• [PROMPT] Every line that contains "strawberry" must be located and copied from the data.

• [MATERIAL FOR THIS TASK]

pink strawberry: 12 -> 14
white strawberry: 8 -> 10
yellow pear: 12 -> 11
---
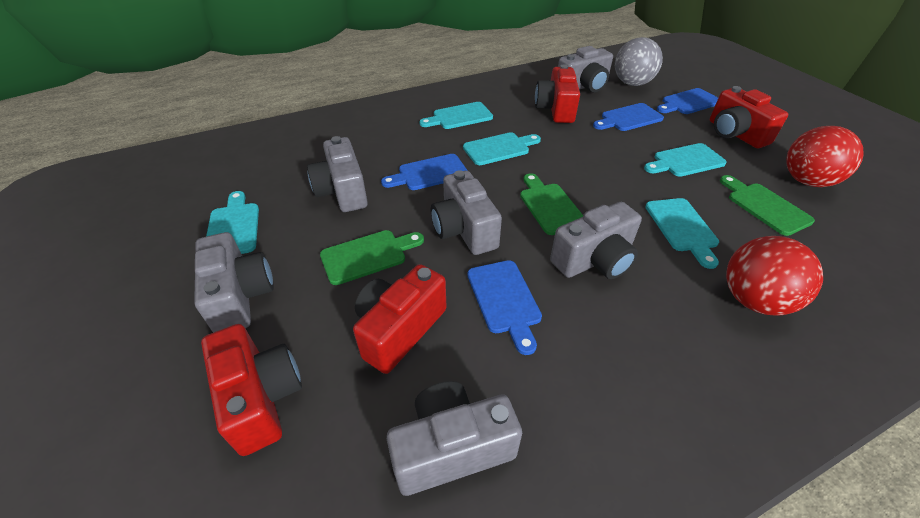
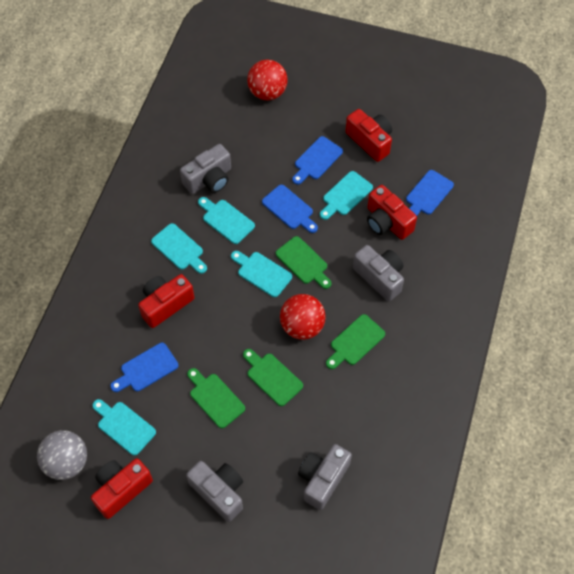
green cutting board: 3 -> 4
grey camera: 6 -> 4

• [RESPONSE FOR THIS EXERCISE]
pink strawberry: 12 -> 14
white strawberry: 8 -> 10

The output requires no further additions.